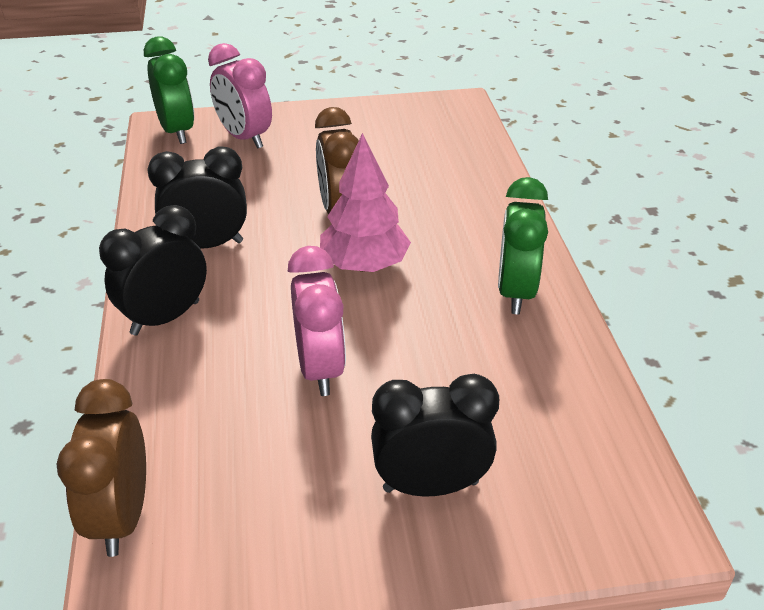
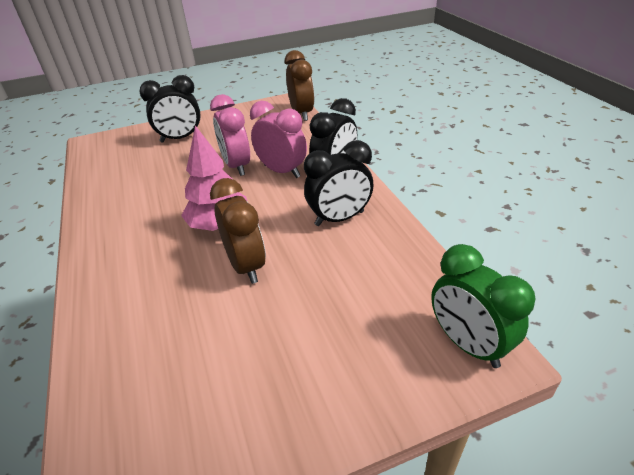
camera: 170 degrees right, 0 degrees up
pink clock [208,43,272,149] -> pink clock moved to [250,101,307,178]
green clock [498,177,548,314] -> none

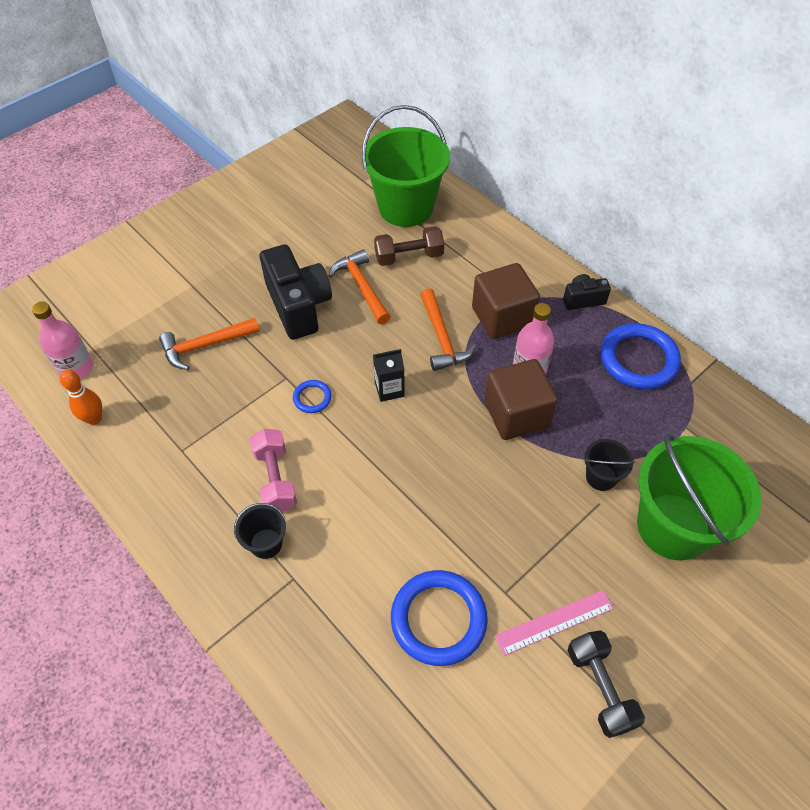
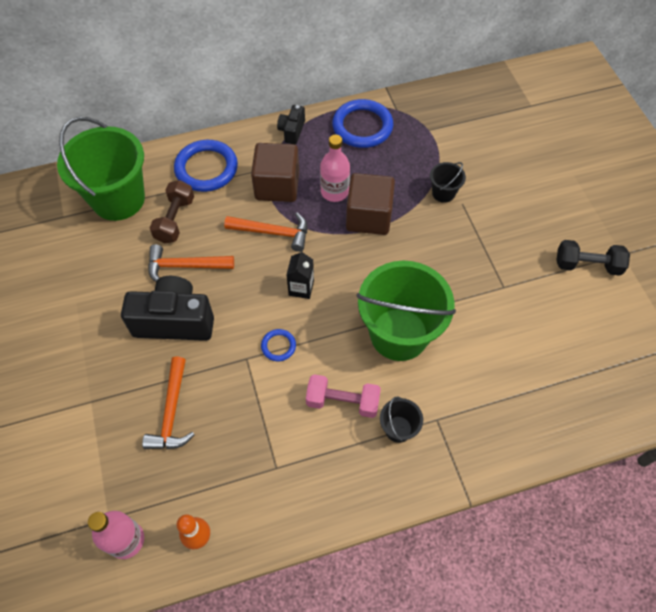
camera: 65 degrees left, 5 degrees up
blue ring [391,570,488,666] -> blue ring moved to [174,140,238,192]
pink ruler [495,590,614,656] -> none
green bucket [637,434,761,560] -> green bucket moved to [356,261,456,361]

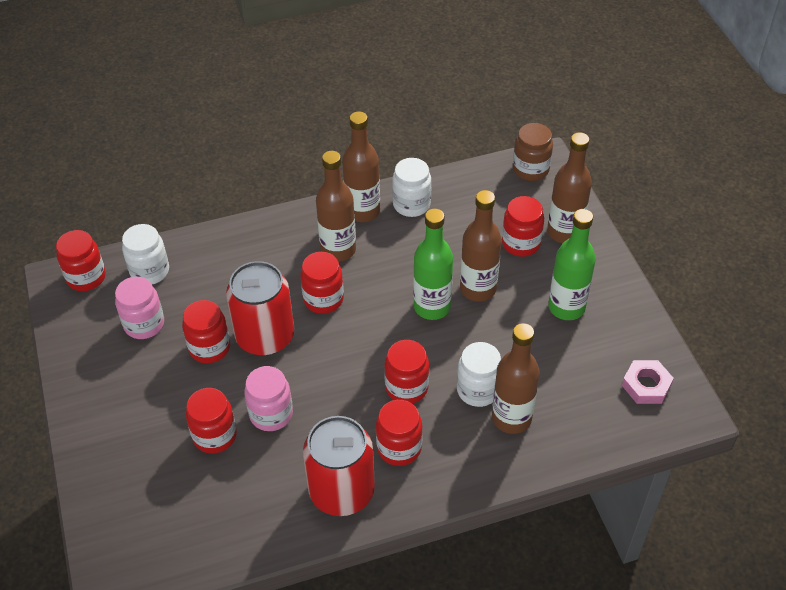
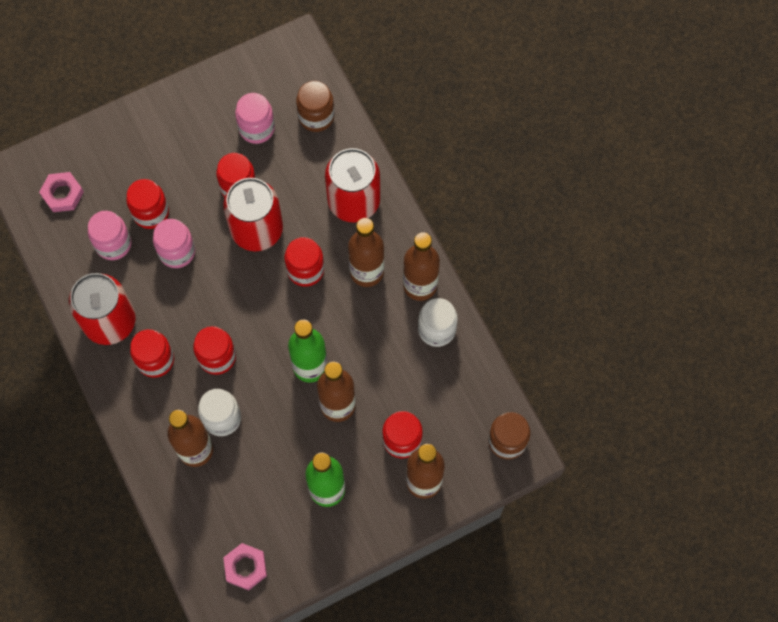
camera: 80 degrees right, 20 degrees up
red jar [56,230,106,291] -> none
white jar [122,224,169,284] -> brown jar [296,81,334,132]
none -> pink nut [39,172,84,212]
none -> pink jar [88,211,132,260]
none -> red can [325,148,380,223]

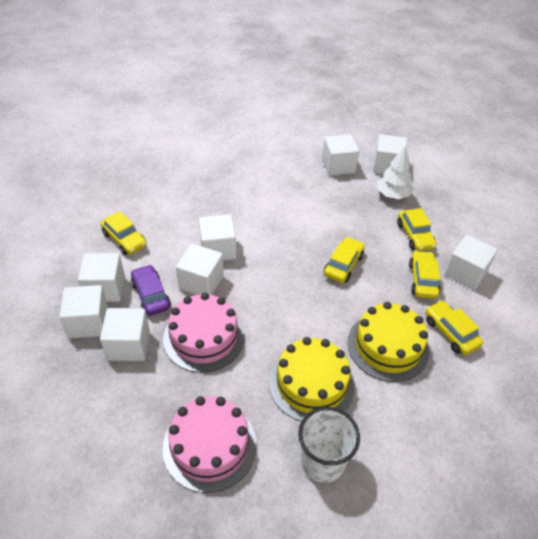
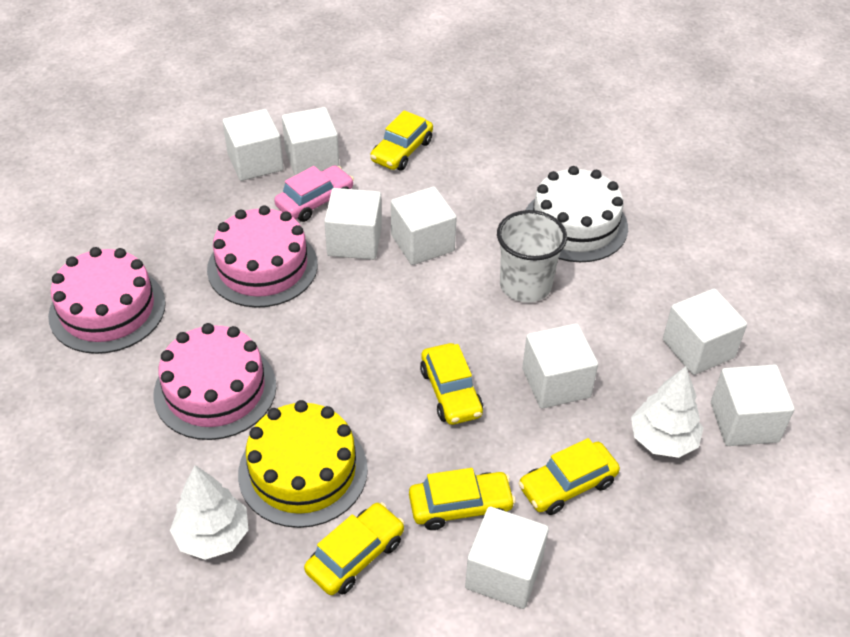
camera: 75 degrees right, 0 degrees up
white cube [100,308,150,361] -> white cube moved to [522,323,598,409]
purple car [131,265,171,316] -> pink car [274,165,354,222]
yellow cake [269,337,355,421] -> pink cake [153,323,276,440]
white cup [298,407,360,483] -> white cup moved to [497,210,567,302]
yellow car [324,237,365,283] -> yellow car turned 60 degrees clockwise [420,343,483,425]
none -> white tree [170,465,248,560]
none -> white cake [525,166,628,262]

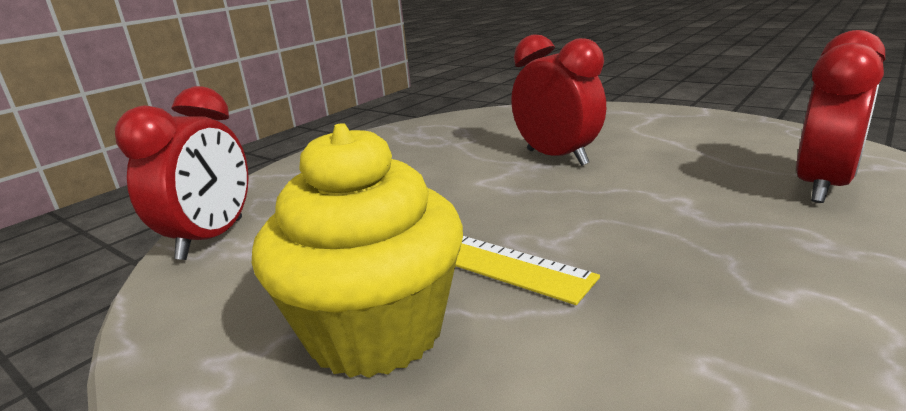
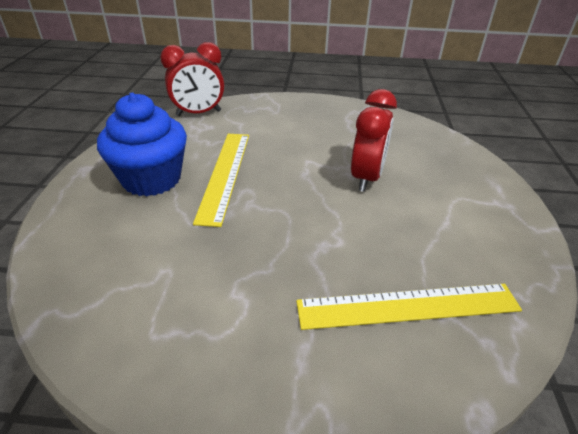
camera: 55 degrees right, 15 degrees up
yellow cupcake [252,123,463,378] -> blue cupcake [97,93,187,196]
red clock [796,30,885,203] -> yellow ruler [296,284,522,330]

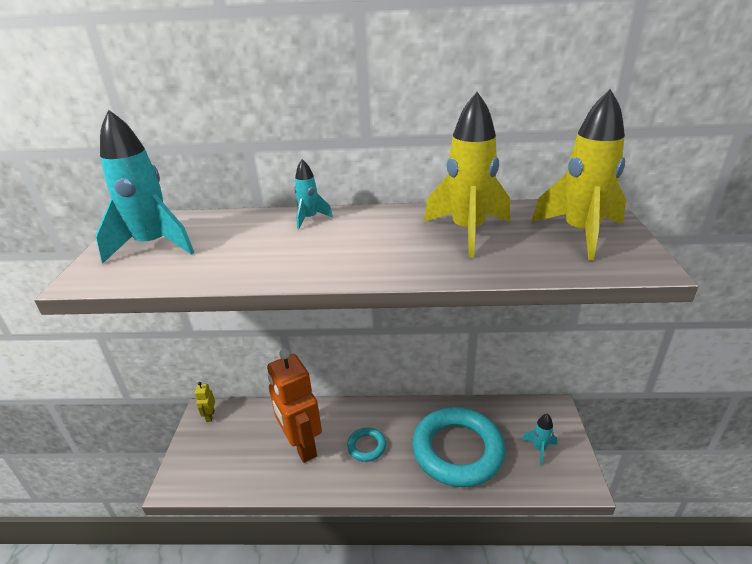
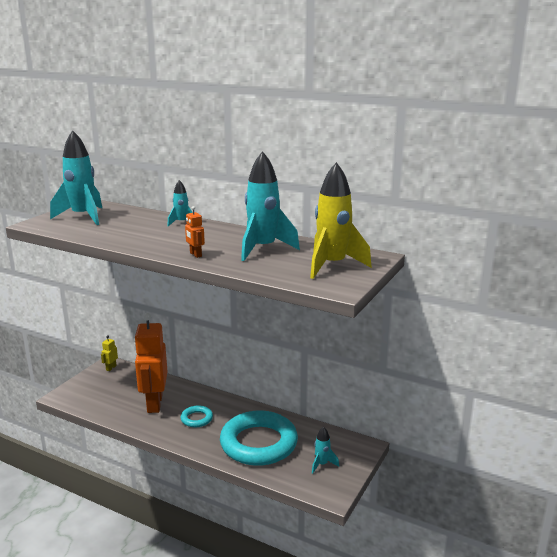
camera: 25 degrees right, 10 degrees down
yellow rocket [424,92,510,258] -> turquoise rocket [241,151,300,261]
none -> orange robot [185,206,205,258]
-=-=-=-=-
__Exercise goal__
Exact copy required, pictures excluded: the lines from the one holding "purple car [131,265,171,316]" through the last line of the data, both ends included.

__Reply to the exercise__
purple car [131,265,171,316] -> pink car [274,165,354,222]
yellow cake [269,337,355,421] -> pink cake [153,323,276,440]
white cup [298,407,360,483] -> white cup moved to [497,210,567,302]
yellow car [324,237,365,283] -> yellow car turned 60 degrees clockwise [420,343,483,425]
none -> white tree [170,465,248,560]
none -> white cake [525,166,628,262]

camera: 55 degrees right, 15 degrees up
yellow cupcake [252,123,463,378] -> blue cupcake [97,93,187,196]
red clock [796,30,885,203] -> yellow ruler [296,284,522,330]

camera: 25 degrees right, 10 degrees down
yellow rocket [424,92,510,258] -> turquoise rocket [241,151,300,261]
none -> orange robot [185,206,205,258]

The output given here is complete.